Pull out every line below that contains the word "trapezoid".

#### Input for this task

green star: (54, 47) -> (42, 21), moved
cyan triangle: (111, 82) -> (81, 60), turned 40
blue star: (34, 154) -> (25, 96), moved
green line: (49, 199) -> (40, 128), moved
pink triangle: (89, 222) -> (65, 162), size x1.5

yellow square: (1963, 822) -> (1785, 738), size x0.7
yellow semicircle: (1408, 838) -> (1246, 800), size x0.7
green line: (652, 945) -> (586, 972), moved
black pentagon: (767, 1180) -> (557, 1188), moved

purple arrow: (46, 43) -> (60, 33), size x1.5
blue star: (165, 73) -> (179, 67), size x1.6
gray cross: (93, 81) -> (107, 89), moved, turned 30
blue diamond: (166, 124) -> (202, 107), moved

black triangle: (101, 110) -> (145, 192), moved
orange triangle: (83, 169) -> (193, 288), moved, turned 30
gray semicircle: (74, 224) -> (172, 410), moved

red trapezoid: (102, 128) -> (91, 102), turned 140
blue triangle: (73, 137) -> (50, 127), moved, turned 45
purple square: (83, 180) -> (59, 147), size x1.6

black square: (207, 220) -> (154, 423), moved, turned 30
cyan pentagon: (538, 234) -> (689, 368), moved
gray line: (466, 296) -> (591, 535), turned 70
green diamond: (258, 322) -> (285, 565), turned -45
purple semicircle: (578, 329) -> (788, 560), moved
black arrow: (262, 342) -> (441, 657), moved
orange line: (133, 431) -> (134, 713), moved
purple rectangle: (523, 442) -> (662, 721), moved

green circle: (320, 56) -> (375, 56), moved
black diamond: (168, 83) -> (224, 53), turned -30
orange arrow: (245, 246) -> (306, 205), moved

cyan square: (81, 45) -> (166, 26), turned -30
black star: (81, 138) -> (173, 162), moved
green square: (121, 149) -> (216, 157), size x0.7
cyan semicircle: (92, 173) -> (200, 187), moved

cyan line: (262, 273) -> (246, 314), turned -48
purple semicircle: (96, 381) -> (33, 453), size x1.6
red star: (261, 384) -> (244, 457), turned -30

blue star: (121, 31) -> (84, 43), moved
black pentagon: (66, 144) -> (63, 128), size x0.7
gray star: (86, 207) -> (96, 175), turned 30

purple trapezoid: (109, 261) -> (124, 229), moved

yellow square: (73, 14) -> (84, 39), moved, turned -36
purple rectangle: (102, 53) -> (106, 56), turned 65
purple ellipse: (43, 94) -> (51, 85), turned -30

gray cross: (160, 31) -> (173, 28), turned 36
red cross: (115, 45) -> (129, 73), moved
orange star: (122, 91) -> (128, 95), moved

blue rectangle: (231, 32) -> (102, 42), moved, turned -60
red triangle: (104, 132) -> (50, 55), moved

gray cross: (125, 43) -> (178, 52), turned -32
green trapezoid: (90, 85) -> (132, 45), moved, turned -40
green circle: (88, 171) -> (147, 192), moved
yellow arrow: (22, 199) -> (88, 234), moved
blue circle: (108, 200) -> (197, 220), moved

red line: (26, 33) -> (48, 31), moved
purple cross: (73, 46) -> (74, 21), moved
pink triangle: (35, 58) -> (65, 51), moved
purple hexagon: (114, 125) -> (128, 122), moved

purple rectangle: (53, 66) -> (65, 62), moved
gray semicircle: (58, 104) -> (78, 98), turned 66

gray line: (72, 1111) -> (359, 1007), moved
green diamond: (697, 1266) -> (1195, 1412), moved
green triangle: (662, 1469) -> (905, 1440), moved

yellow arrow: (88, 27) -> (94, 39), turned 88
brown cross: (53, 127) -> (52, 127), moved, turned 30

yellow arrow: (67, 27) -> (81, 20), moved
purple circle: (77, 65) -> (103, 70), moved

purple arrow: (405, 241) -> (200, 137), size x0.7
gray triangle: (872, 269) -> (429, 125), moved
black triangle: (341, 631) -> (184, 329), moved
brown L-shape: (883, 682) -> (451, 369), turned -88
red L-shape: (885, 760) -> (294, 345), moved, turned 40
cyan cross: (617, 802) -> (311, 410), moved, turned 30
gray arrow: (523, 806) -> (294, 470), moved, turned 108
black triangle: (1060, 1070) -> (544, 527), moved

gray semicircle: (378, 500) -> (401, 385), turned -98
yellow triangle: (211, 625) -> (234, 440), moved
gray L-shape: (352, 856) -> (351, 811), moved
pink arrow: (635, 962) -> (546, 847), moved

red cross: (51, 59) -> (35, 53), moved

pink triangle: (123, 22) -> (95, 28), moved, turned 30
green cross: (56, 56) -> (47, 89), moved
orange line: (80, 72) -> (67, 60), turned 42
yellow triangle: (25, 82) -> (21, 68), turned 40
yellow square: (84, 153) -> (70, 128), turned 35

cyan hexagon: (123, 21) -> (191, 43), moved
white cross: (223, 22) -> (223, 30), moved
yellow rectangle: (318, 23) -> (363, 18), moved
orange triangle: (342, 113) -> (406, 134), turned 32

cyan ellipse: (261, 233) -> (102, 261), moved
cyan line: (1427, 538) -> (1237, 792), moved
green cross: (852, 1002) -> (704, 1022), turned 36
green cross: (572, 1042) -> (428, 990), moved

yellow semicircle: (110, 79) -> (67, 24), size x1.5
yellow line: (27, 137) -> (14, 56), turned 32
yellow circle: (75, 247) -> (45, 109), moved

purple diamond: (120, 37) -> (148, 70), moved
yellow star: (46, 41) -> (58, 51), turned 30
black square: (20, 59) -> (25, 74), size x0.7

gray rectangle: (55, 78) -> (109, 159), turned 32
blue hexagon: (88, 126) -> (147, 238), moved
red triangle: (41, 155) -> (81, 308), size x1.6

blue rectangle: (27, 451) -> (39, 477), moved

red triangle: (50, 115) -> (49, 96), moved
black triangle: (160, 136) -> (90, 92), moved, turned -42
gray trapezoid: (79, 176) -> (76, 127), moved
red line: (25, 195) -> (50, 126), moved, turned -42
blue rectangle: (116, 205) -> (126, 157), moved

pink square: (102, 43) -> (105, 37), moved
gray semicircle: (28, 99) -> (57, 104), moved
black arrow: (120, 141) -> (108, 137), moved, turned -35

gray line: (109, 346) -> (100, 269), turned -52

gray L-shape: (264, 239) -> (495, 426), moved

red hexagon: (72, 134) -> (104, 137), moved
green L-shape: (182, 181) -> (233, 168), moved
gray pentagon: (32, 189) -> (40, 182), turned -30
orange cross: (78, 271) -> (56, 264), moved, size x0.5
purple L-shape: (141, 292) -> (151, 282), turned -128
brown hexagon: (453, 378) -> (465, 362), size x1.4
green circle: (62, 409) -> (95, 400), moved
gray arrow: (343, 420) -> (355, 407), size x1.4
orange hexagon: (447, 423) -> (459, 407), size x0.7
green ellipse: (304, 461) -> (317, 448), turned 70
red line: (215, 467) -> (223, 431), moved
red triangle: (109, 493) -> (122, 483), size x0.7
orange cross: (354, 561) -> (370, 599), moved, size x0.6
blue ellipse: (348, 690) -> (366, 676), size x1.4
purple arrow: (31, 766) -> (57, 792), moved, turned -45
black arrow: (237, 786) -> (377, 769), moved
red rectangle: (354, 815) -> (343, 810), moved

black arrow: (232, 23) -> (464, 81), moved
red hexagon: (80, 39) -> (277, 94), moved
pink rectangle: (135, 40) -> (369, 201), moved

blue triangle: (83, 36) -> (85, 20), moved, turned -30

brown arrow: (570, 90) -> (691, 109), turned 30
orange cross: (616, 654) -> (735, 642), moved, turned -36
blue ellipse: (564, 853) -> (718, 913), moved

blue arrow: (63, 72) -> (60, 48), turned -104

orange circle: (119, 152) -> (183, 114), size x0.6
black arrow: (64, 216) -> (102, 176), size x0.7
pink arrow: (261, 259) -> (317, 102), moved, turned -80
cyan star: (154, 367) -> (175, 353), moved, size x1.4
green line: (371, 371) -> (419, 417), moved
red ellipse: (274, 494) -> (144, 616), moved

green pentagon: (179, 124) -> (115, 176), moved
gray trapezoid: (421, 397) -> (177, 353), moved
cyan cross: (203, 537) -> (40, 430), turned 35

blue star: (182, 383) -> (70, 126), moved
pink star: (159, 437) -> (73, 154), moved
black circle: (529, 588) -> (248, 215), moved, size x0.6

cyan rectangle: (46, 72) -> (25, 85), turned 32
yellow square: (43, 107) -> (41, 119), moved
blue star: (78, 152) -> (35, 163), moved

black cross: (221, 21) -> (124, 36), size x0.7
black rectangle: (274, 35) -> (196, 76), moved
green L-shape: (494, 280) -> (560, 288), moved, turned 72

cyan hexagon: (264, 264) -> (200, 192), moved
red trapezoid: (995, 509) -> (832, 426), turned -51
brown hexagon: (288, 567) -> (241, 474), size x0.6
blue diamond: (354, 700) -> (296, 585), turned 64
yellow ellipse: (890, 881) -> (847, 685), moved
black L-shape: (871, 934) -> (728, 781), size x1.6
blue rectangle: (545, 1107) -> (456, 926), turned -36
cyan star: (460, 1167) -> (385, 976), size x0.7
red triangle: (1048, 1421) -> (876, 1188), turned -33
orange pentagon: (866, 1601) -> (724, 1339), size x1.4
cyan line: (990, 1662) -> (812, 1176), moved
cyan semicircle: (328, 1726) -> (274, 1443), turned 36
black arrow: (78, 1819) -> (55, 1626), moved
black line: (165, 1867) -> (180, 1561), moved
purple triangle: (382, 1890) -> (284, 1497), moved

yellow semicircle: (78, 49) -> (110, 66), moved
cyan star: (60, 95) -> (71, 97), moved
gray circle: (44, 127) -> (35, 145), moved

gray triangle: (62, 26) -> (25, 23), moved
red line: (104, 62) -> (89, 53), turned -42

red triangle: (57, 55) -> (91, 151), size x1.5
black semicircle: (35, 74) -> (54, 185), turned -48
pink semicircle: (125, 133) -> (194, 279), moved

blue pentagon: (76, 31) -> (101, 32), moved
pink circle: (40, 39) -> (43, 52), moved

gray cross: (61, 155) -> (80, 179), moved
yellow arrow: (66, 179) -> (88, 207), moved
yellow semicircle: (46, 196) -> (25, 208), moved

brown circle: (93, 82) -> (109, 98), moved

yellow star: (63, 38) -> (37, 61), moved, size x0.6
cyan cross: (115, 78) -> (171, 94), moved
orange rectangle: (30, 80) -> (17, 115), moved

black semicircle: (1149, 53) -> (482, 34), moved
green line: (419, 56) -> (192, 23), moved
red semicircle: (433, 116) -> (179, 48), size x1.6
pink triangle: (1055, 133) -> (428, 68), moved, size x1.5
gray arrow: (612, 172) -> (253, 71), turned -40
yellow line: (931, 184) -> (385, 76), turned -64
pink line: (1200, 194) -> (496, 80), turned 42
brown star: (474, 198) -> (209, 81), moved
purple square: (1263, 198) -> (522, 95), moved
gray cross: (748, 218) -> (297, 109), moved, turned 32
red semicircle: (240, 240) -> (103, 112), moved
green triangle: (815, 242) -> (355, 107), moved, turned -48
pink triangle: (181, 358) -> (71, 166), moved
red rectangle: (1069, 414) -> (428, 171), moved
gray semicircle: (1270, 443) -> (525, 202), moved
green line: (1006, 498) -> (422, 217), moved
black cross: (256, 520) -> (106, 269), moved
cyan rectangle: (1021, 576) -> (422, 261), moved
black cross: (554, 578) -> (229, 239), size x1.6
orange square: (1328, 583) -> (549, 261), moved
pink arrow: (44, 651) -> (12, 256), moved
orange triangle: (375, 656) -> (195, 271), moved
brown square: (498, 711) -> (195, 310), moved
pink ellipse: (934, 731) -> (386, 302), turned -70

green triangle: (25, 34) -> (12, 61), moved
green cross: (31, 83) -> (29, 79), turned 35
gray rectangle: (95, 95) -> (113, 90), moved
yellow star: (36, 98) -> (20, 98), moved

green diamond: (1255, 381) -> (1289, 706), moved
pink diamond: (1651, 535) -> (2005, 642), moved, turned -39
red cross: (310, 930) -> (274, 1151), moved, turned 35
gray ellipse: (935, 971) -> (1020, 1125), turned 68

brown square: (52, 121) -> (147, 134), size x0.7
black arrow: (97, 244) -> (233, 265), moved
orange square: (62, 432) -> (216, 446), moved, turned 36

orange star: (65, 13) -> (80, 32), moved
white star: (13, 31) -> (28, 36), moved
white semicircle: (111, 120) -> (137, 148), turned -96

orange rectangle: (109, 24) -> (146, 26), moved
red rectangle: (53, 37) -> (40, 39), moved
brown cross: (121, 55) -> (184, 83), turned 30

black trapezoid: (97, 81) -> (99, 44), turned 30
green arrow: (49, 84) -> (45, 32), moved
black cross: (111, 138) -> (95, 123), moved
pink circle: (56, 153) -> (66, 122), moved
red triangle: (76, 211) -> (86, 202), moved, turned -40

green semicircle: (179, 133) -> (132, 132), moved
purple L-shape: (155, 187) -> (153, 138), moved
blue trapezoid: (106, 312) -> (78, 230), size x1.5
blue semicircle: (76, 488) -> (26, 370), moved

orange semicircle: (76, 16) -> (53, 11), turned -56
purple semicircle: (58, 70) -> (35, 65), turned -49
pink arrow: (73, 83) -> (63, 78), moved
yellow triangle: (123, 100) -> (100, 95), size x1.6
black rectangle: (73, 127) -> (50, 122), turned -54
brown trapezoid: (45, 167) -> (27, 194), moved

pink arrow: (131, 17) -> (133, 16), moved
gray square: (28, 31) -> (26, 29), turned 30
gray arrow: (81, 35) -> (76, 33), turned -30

########

> Written response
red trapezoid: (102, 128) -> (91, 102), turned 140
purple trapezoid: (109, 261) -> (124, 229), moved
green trapezoid: (90, 85) -> (132, 45), moved, turned -40
gray trapezoid: (79, 176) -> (76, 127), moved
gray trapezoid: (421, 397) -> (177, 353), moved
red trapezoid: (995, 509) -> (832, 426), turned -51
black trapezoid: (97, 81) -> (99, 44), turned 30
blue trapezoid: (106, 312) -> (78, 230), size x1.5
brown trapezoid: (45, 167) -> (27, 194), moved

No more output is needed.